Change detection outputs
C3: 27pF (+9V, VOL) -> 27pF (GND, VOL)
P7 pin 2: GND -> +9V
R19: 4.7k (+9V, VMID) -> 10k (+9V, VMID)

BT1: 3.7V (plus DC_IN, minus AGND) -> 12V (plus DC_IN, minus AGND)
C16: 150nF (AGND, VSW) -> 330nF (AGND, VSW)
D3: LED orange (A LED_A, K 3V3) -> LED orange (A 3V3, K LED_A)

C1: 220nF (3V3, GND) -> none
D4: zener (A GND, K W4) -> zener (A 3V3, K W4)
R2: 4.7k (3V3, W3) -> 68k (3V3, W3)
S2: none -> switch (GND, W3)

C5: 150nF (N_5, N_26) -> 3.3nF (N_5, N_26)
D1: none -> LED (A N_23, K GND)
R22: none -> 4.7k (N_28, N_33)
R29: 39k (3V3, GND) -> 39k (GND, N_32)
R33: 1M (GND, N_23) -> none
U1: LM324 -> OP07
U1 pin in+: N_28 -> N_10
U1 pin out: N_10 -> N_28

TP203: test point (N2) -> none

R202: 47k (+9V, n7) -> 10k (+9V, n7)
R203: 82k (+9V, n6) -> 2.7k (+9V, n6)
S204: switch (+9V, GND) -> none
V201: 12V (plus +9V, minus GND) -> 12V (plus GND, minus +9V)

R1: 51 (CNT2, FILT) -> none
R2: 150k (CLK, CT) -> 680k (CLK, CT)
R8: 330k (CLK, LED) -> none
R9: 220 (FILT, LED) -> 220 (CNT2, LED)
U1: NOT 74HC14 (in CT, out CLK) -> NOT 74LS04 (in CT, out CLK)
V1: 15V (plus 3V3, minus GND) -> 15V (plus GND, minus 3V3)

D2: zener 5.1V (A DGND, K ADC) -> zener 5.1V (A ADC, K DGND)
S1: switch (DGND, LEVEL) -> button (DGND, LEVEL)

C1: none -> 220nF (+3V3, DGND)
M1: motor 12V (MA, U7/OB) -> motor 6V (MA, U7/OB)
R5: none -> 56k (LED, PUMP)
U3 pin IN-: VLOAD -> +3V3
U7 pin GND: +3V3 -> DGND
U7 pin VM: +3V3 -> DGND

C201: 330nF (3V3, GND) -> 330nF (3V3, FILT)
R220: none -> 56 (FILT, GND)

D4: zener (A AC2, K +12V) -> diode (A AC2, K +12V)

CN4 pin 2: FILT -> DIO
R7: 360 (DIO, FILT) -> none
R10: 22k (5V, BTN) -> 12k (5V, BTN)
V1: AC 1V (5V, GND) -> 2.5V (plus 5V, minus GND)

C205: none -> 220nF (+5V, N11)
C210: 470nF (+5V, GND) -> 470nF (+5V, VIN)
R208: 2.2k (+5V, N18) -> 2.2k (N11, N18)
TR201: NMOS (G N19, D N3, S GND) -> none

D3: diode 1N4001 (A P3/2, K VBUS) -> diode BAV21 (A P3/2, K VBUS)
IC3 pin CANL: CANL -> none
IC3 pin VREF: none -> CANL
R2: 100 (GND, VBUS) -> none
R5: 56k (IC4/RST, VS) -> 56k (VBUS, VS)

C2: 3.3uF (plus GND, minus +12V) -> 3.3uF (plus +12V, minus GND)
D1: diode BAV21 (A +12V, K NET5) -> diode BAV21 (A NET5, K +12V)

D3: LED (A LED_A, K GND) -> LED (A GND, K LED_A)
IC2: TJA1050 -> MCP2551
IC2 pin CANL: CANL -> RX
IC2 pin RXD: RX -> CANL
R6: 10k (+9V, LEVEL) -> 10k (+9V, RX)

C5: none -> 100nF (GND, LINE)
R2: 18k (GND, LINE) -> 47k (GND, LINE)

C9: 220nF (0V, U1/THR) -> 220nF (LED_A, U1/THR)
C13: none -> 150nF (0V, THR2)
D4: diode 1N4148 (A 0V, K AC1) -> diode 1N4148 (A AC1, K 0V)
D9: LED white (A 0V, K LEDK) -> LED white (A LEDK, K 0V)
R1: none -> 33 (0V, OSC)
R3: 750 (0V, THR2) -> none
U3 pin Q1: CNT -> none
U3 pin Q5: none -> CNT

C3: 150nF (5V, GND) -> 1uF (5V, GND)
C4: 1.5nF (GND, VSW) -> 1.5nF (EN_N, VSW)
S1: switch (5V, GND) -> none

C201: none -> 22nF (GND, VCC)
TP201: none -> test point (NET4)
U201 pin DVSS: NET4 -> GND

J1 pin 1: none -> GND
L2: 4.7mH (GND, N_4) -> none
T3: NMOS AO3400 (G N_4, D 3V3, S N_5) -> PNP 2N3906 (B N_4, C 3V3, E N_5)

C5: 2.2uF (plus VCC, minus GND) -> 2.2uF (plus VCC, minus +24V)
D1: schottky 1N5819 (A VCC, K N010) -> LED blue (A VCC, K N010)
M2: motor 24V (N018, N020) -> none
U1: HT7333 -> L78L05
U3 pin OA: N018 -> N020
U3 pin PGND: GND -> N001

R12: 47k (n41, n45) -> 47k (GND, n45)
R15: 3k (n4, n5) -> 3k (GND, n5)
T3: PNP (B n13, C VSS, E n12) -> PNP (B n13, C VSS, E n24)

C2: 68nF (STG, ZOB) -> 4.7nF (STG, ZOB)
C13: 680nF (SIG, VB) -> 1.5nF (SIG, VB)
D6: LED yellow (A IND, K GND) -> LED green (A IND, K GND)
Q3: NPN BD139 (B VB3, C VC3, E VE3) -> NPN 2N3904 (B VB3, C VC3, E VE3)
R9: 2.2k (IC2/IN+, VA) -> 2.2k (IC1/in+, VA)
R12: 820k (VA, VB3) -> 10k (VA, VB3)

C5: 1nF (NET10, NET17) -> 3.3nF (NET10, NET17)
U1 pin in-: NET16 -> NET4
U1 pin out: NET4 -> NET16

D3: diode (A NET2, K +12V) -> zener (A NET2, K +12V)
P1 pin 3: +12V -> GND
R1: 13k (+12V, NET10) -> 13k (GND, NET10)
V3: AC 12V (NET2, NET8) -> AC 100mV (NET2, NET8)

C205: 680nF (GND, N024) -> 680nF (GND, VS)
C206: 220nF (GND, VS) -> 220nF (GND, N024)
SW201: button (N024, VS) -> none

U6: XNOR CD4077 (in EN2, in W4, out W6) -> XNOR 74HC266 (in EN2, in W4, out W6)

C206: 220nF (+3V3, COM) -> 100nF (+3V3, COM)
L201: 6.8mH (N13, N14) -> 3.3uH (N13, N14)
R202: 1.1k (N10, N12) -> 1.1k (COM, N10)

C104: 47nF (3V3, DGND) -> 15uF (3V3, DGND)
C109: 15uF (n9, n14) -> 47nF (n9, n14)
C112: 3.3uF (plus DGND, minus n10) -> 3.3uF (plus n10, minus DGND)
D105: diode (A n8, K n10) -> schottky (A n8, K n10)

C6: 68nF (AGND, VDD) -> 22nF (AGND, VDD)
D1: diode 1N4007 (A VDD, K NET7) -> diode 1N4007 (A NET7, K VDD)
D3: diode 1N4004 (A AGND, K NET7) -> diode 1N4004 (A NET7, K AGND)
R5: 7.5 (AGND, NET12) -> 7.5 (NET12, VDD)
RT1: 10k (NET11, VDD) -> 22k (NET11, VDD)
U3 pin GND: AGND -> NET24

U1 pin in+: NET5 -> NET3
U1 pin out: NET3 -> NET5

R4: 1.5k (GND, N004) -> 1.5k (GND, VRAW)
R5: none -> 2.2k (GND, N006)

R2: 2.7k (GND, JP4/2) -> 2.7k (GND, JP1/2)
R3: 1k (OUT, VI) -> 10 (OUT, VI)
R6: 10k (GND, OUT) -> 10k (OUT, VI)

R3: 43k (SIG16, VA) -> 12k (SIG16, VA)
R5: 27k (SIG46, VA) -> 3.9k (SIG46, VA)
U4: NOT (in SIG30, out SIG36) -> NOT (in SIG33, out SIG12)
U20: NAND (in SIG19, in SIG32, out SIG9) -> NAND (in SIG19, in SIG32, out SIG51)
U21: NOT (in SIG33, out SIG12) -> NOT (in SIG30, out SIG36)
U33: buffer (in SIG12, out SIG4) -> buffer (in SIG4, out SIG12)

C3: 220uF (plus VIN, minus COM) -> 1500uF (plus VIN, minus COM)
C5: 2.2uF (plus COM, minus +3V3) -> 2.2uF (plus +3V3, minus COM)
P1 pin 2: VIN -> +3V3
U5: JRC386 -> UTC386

#### Brief:
There is a run of lines above from the one with "R12: 820k (VA, VB3) -> 10k (VA, VB3)" to the one with "C205: 680nF (GND, N024) -> 680nF (GND, VS)"; print exactly that run, both ends included, and nothing else.

#### Answer box:
R12: 820k (VA, VB3) -> 10k (VA, VB3)

C5: 1nF (NET10, NET17) -> 3.3nF (NET10, NET17)
U1 pin in-: NET16 -> NET4
U1 pin out: NET4 -> NET16

D3: diode (A NET2, K +12V) -> zener (A NET2, K +12V)
P1 pin 3: +12V -> GND
R1: 13k (+12V, NET10) -> 13k (GND, NET10)
V3: AC 12V (NET2, NET8) -> AC 100mV (NET2, NET8)

C205: 680nF (GND, N024) -> 680nF (GND, VS)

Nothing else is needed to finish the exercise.